INPUT>
■ ■ ■

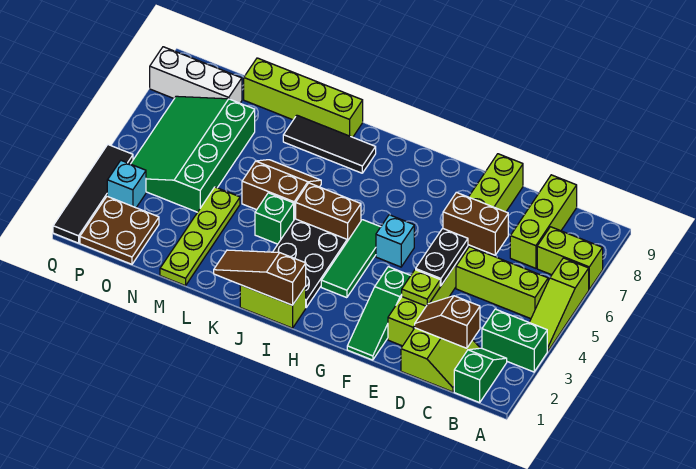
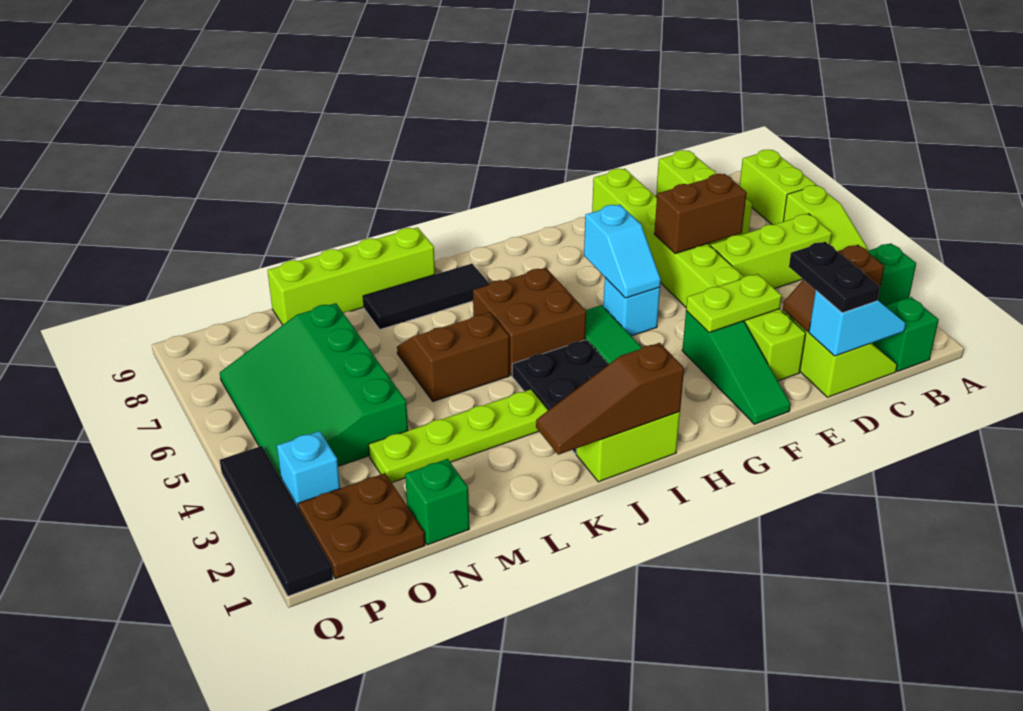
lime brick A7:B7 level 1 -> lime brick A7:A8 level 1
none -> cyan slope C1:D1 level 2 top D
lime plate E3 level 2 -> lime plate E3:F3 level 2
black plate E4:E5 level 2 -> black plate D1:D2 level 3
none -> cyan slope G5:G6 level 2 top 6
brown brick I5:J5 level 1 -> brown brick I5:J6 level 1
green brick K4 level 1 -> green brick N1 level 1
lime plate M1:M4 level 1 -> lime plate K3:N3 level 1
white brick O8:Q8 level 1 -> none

■ ■ ■

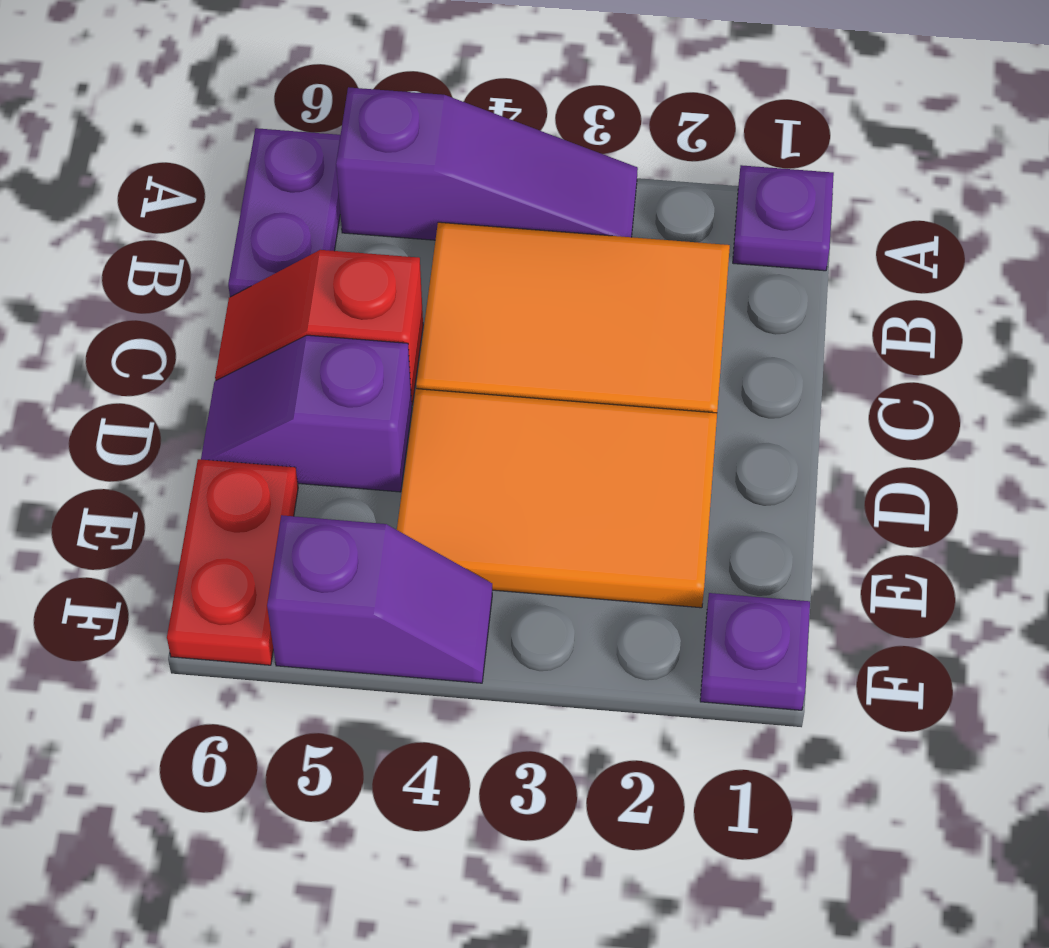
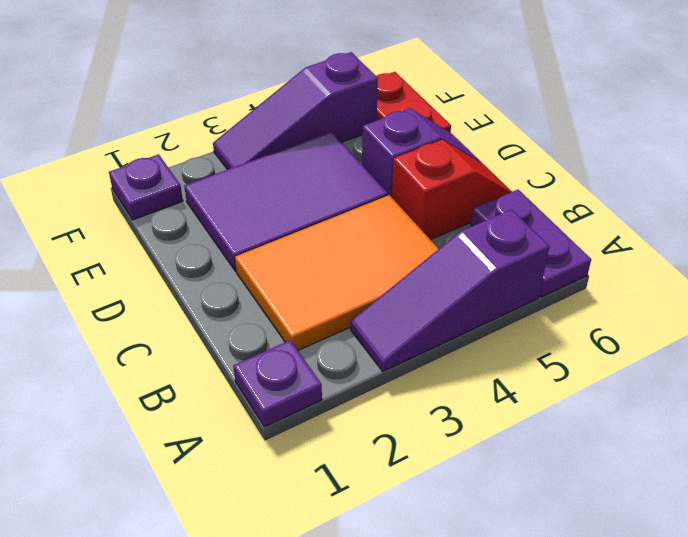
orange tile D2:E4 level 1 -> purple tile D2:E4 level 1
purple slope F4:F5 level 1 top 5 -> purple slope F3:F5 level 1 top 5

■ ■ ■

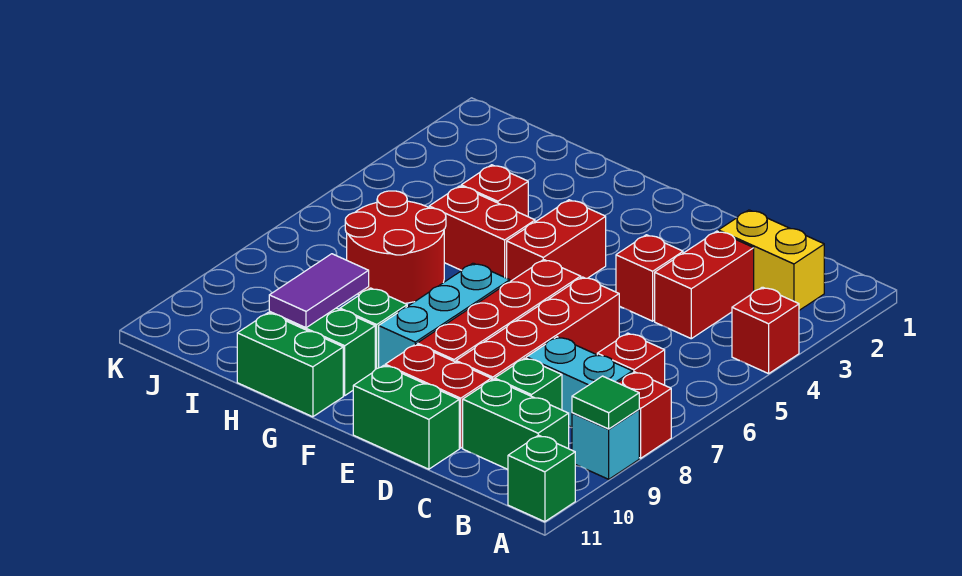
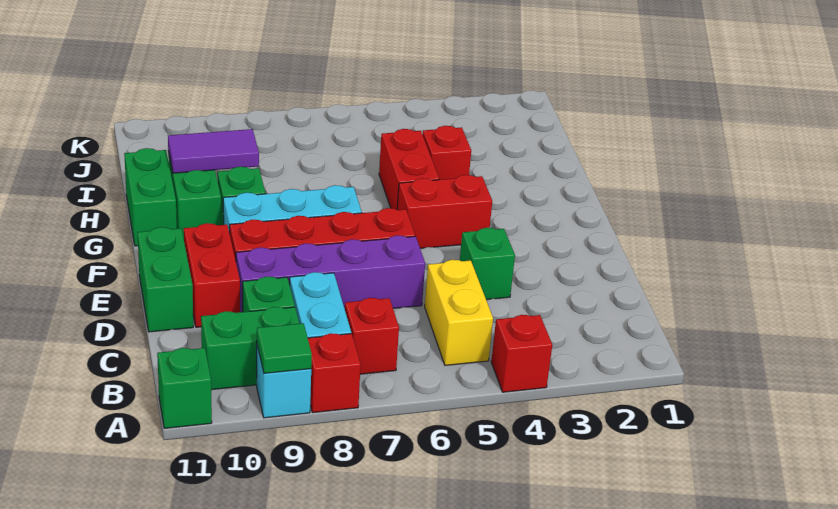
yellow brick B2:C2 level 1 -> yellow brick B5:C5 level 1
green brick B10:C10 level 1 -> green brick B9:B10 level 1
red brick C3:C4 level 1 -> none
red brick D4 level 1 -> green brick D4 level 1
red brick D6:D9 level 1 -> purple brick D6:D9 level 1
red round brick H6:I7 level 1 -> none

■ ■ ■

EXERCISE OBJECTIVE> For the listing above, print only the lines starting at the line containing "brown brick I5:J5" and ending at the line containing "white brick O8:Q8 level 1 -> none", exactly, both included.

WRITTEN ANSWER>
brown brick I5:J5 level 1 -> brown brick I5:J6 level 1
green brick K4 level 1 -> green brick N1 level 1
lime plate M1:M4 level 1 -> lime plate K3:N3 level 1
white brick O8:Q8 level 1 -> none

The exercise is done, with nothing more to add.